Detected change data —
────────────────────
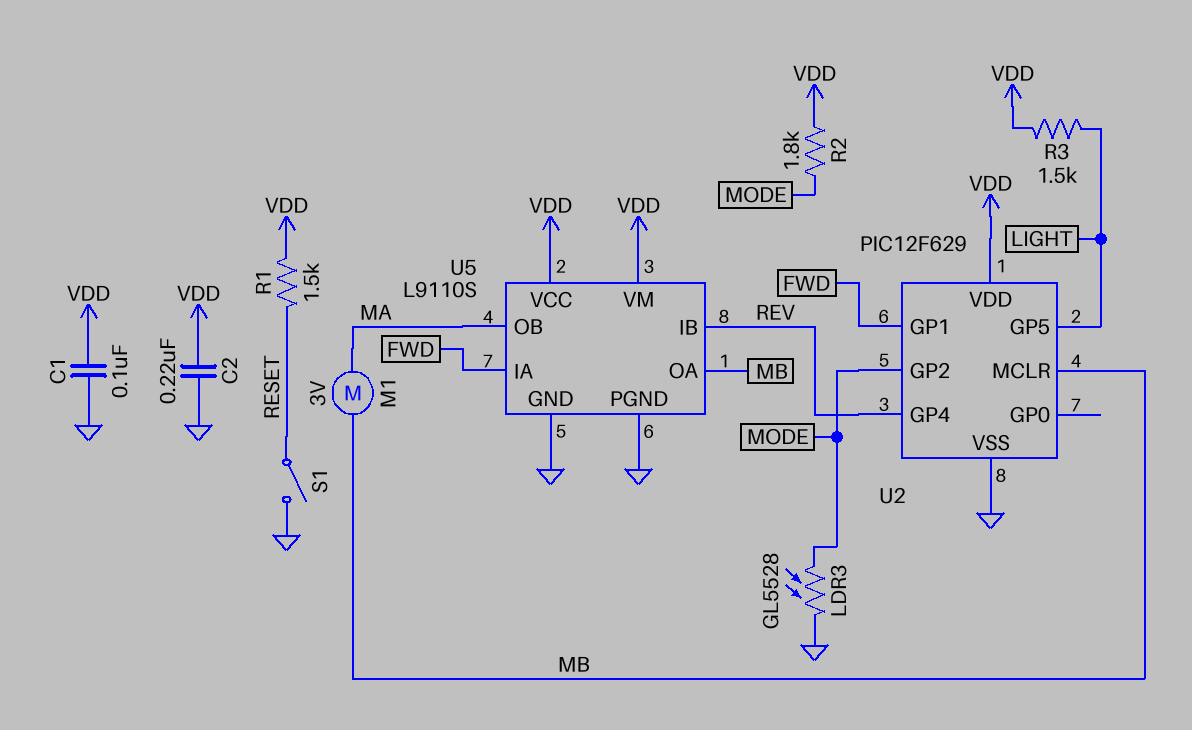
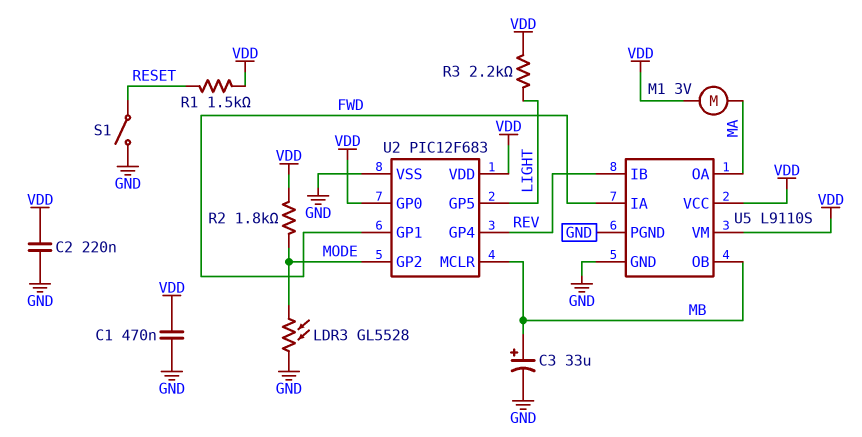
C1: 100nF (GND, VDD) -> 470nF (GND, VDD)
C3: none -> 33uF (plus MB, minus GND)
M1: motor 3V (MA, MB) -> motor 3V (MA, VDD)
R3: 1.5k (LIGHT, VDD) -> 2.2k (LIGHT, VDD)
U2: PIC12F629 -> PIC12F683
U2 pin GP0: none -> VDD
U5 pin OA: MB -> MA
U5 pin OB: MA -> MB

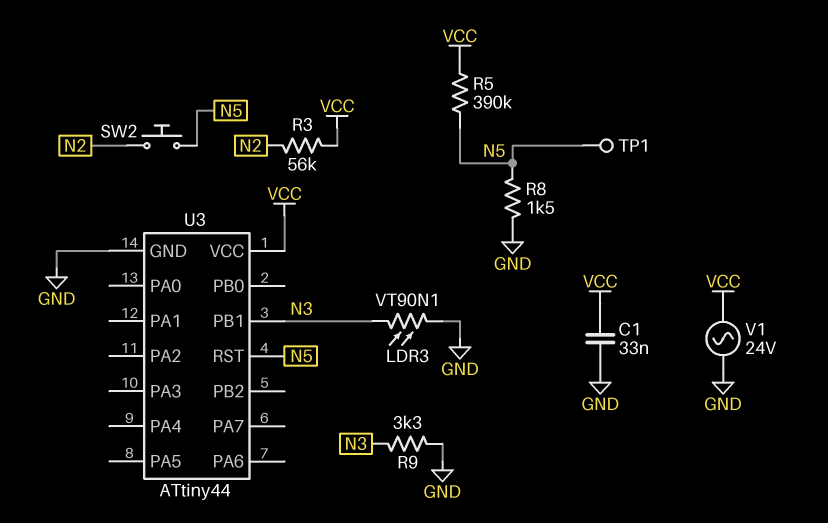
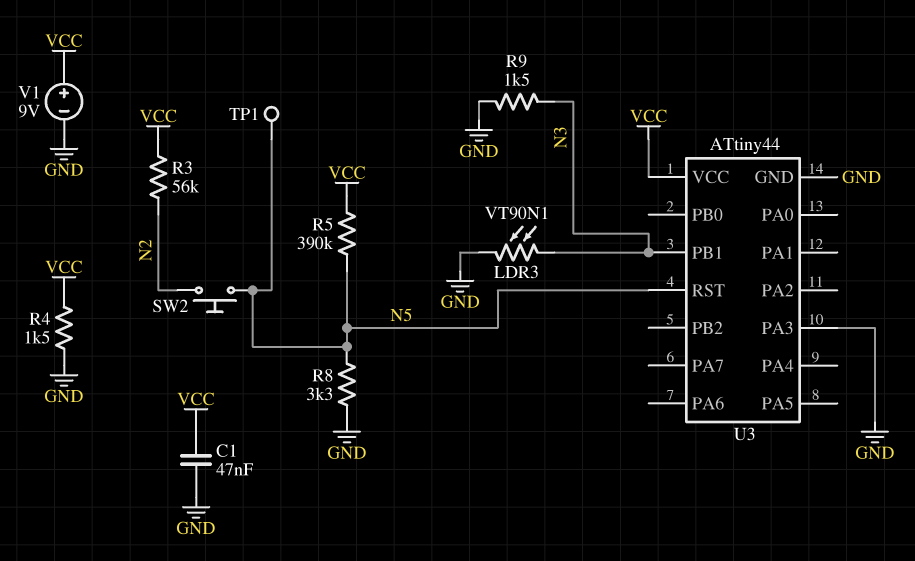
C1: 33nF (GND, VCC) -> 47nF (GND, VCC)
R4: none -> 1.5k (GND, VCC)
R8: 1.5k (GND, N5) -> 3.3k (GND, N5)
R9: 3.3k (GND, N3) -> 1.5k (GND, N3)
U3 pin PA3: none -> GND
V1: AC 24V (GND, VCC) -> 9V (plus VCC, minus GND)

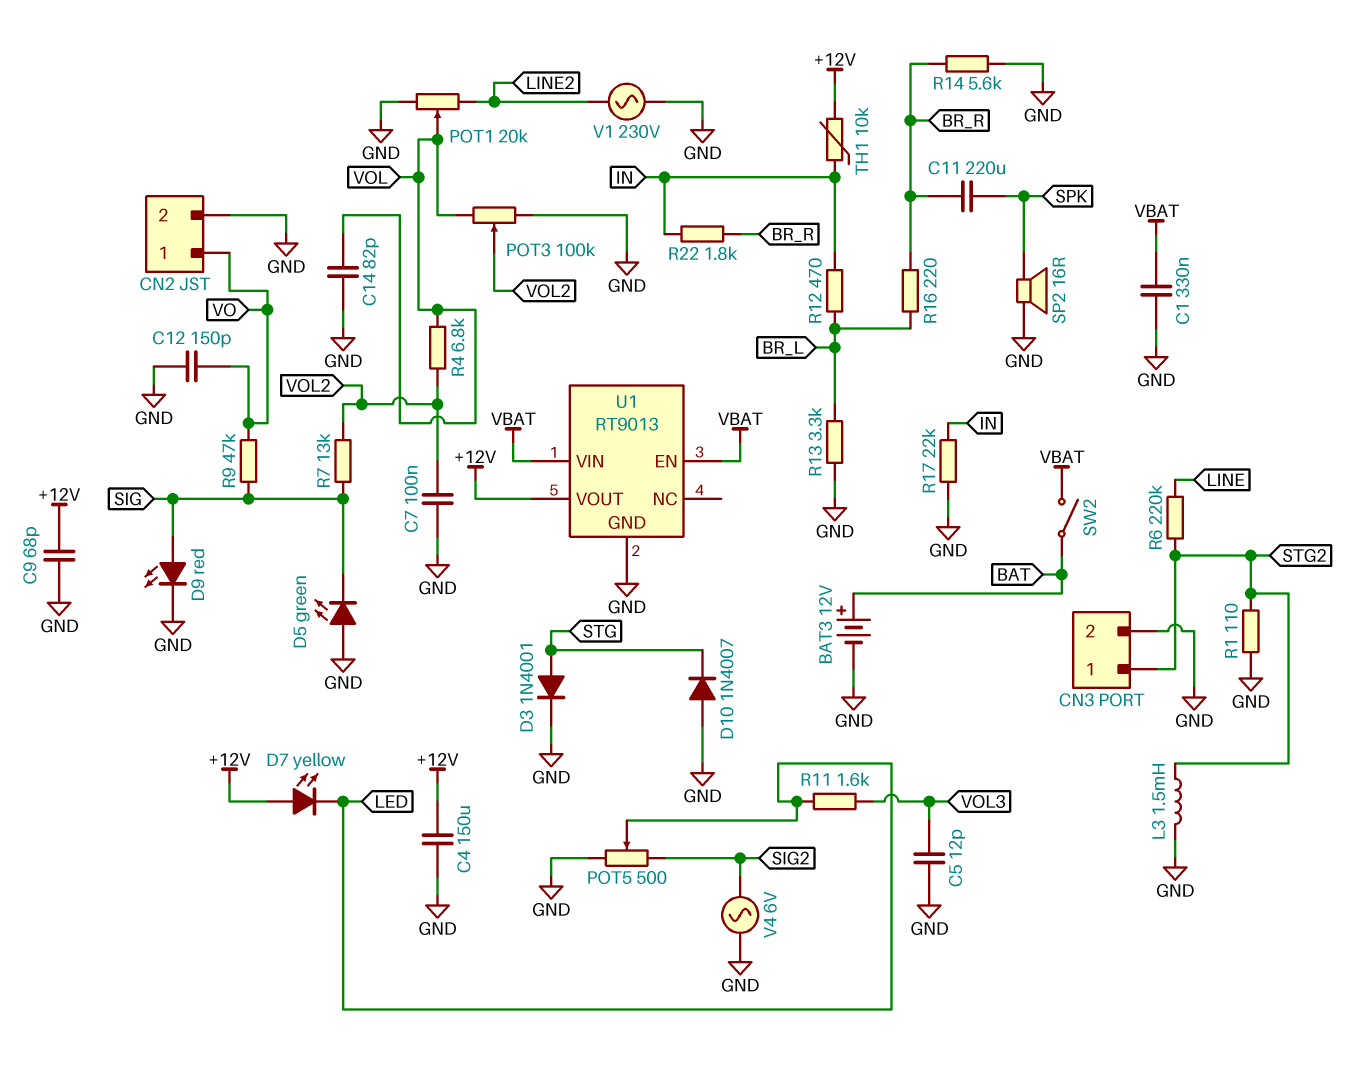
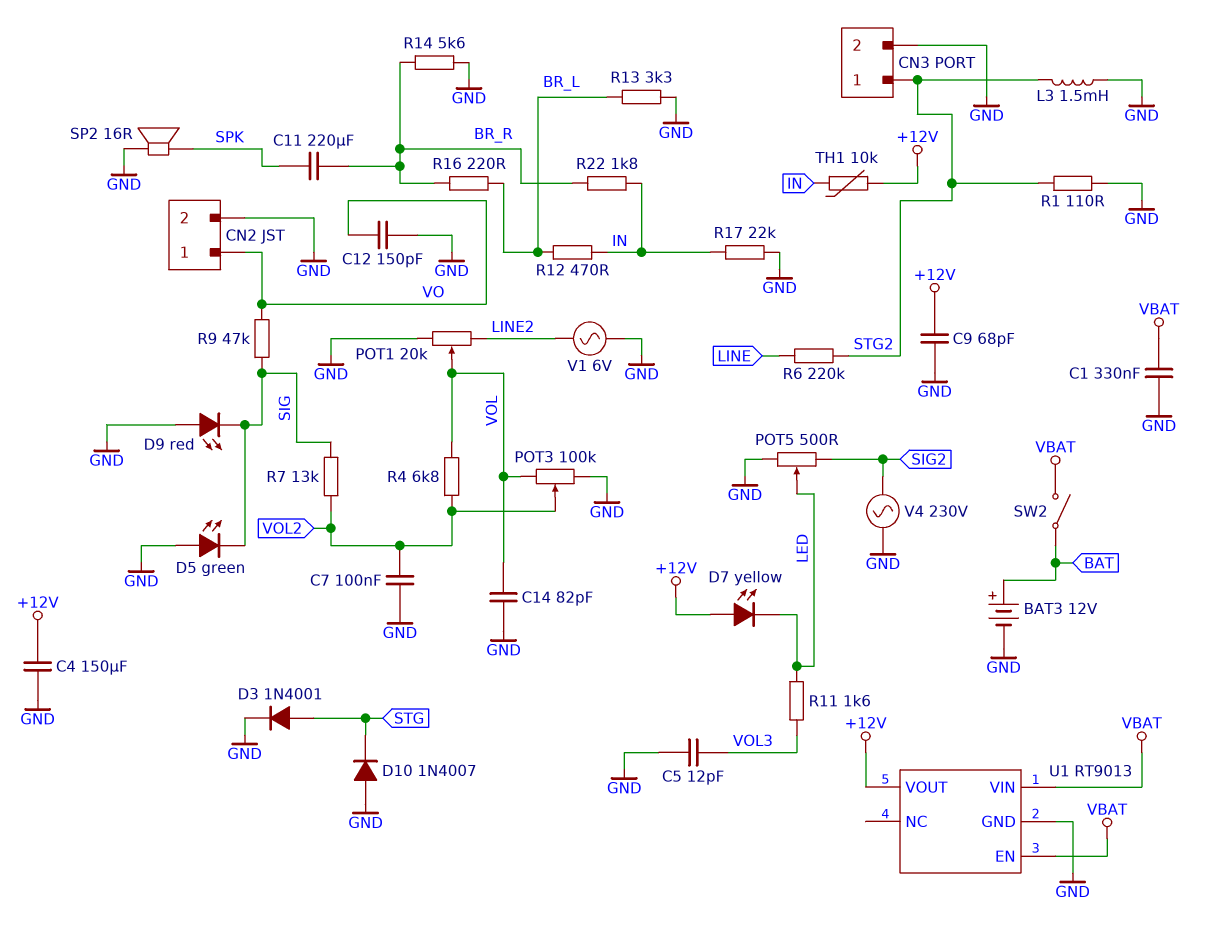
D9: LED red (A SIG, K GND) -> LED red (A GND, K SIG)
V1: AC 230V (GND, LINE2) -> AC 6V (GND, LINE2)
V4: AC 6V (GND, SIG2) -> AC 230V (GND, SIG2)

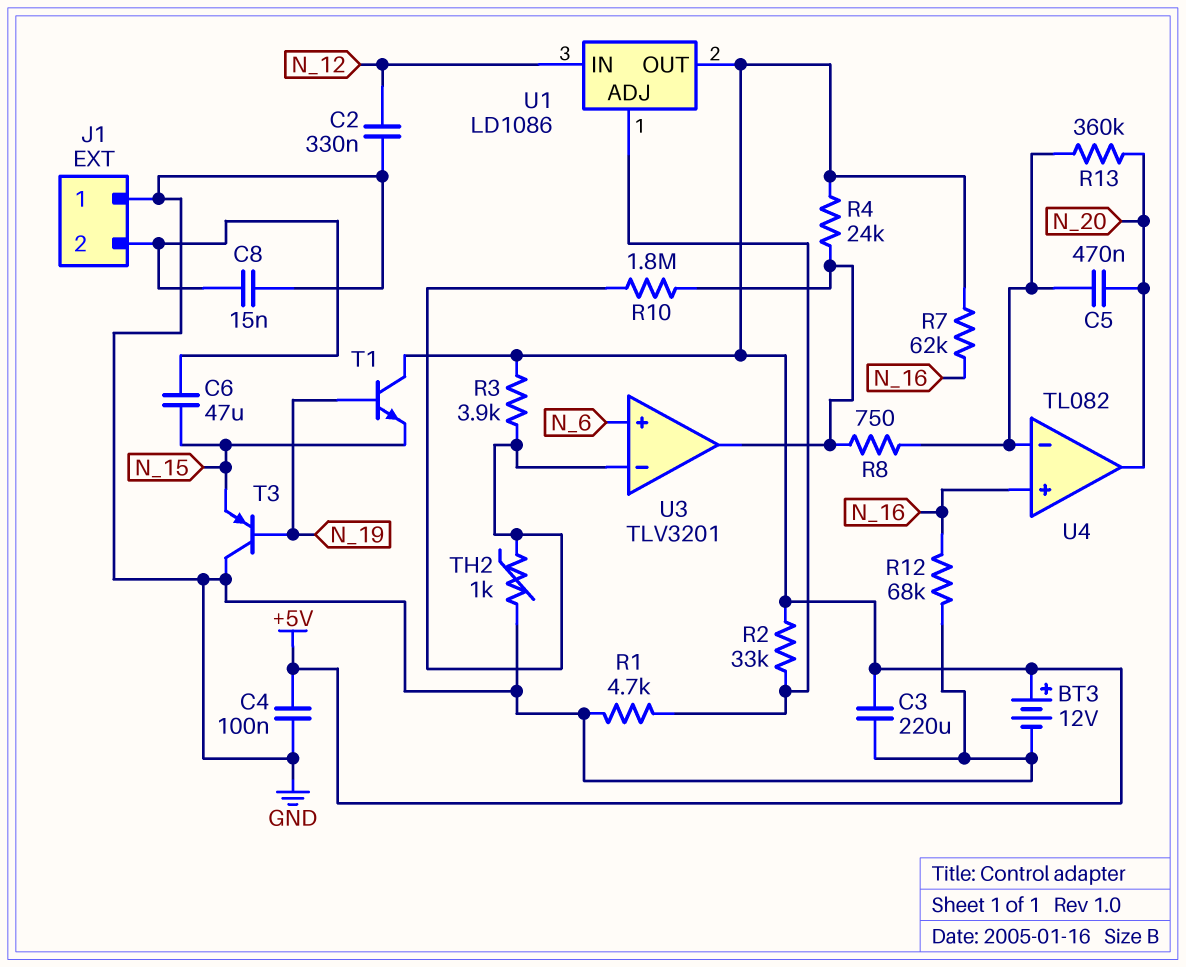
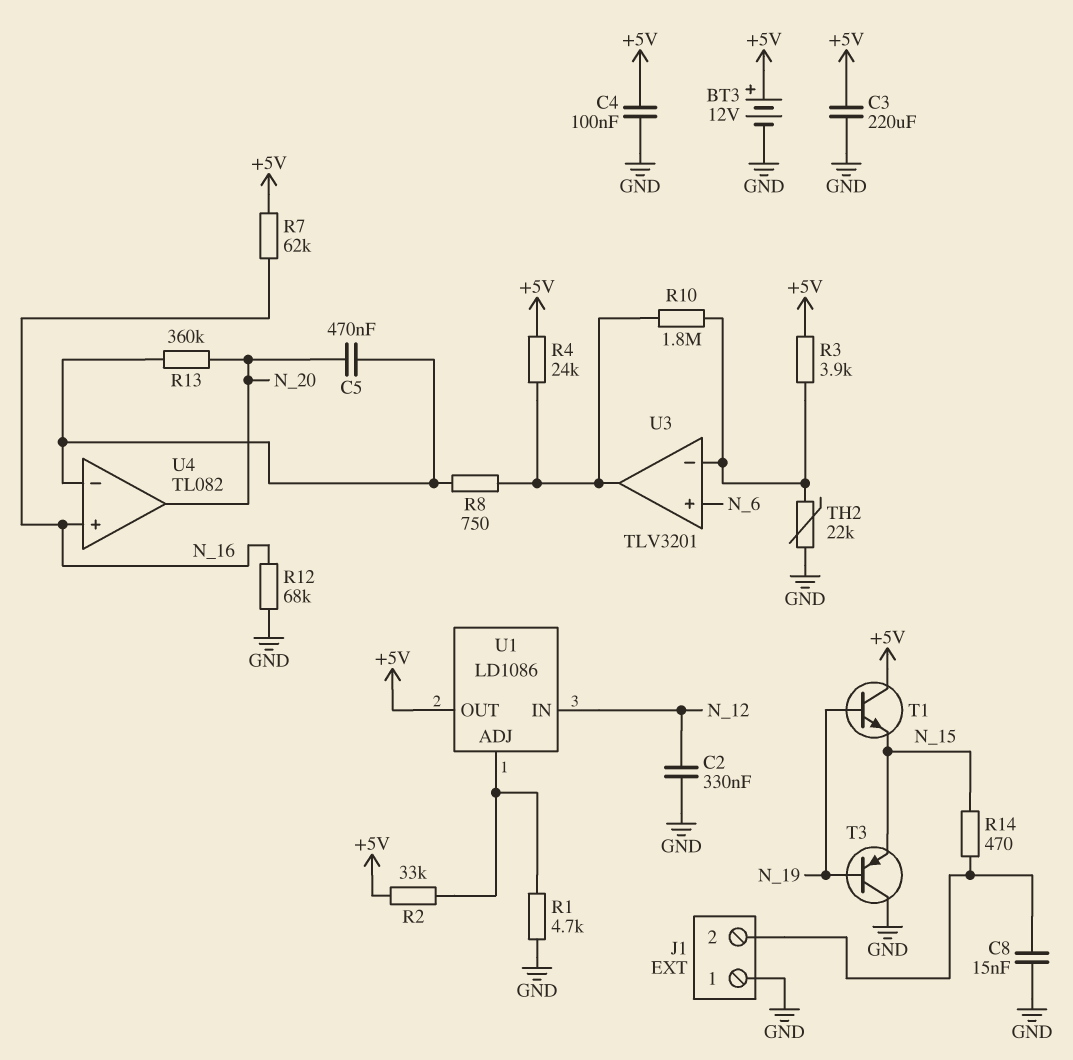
C6: 47uF (J1/2, N_15) -> none
R14: none -> 470 (J1/2, N_15)
TH2: 1k (GND, U3/in-) -> 22k (GND, U3/in-)

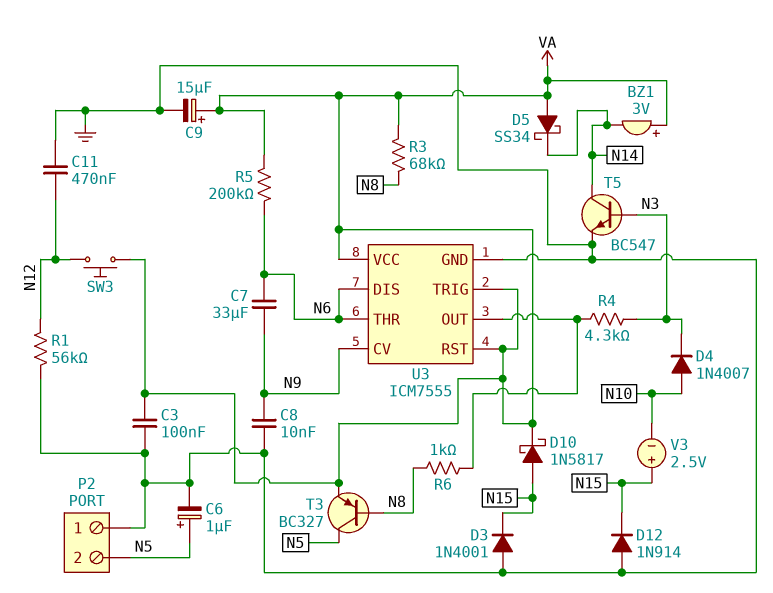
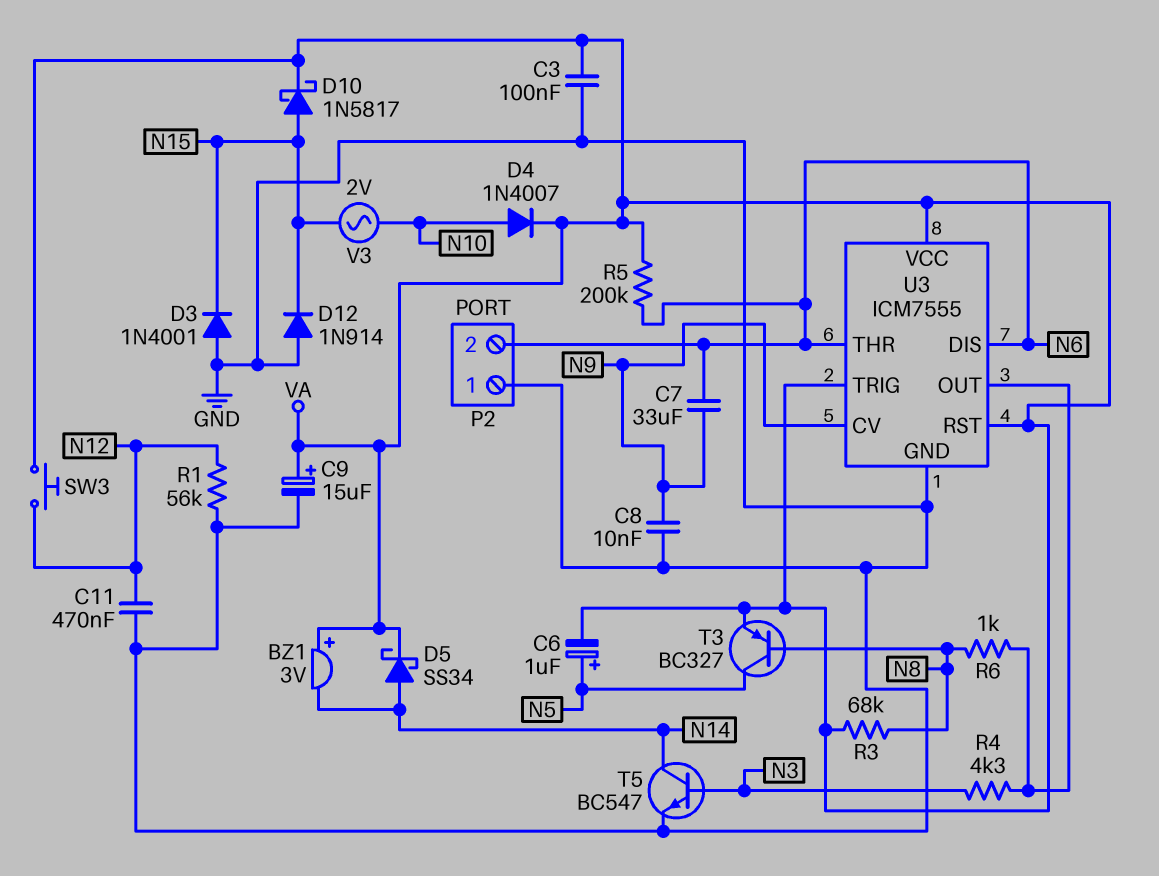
C6: 1uF (plus N5, minus GND) -> 1uF (plus N5, minus VA)
D4: diode 1N4007 (A N10, K N3) -> diode 1N4007 (A N10, K VA)
D5: schottky SS34 (A VA, K N14) -> schottky SS34 (A N14, K VA)
P2 pin 2: N5 -> N6
V3: 2.5V (plus N15, minus N10) -> AC 2V (N10, N15)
────────────────────
TASK OBJECTIVE —
Copy the data word for word and omit every picture.

RESPONSE AREA —
C1: 100nF (GND, VDD) -> 470nF (GND, VDD)
C3: none -> 33uF (plus MB, minus GND)
M1: motor 3V (MA, MB) -> motor 3V (MA, VDD)
R3: 1.5k (LIGHT, VDD) -> 2.2k (LIGHT, VDD)
U2: PIC12F629 -> PIC12F683
U2 pin GP0: none -> VDD
U5 pin OA: MB -> MA
U5 pin OB: MA -> MB

C1: 33nF (GND, VCC) -> 47nF (GND, VCC)
R4: none -> 1.5k (GND, VCC)
R8: 1.5k (GND, N5) -> 3.3k (GND, N5)
R9: 3.3k (GND, N3) -> 1.5k (GND, N3)
U3 pin PA3: none -> GND
V1: AC 24V (GND, VCC) -> 9V (plus VCC, minus GND)

D9: LED red (A SIG, K GND) -> LED red (A GND, K SIG)
V1: AC 230V (GND, LINE2) -> AC 6V (GND, LINE2)
V4: AC 6V (GND, SIG2) -> AC 230V (GND, SIG2)

C6: 47uF (J1/2, N_15) -> none
R14: none -> 470 (J1/2, N_15)
TH2: 1k (GND, U3/in-) -> 22k (GND, U3/in-)

C6: 1uF (plus N5, minus GND) -> 1uF (plus N5, minus VA)
D4: diode 1N4007 (A N10, K N3) -> diode 1N4007 (A N10, K VA)
D5: schottky SS34 (A VA, K N14) -> schottky SS34 (A N14, K VA)
P2 pin 2: N5 -> N6
V3: 2.5V (plus N15, minus N10) -> AC 2V (N10, N15)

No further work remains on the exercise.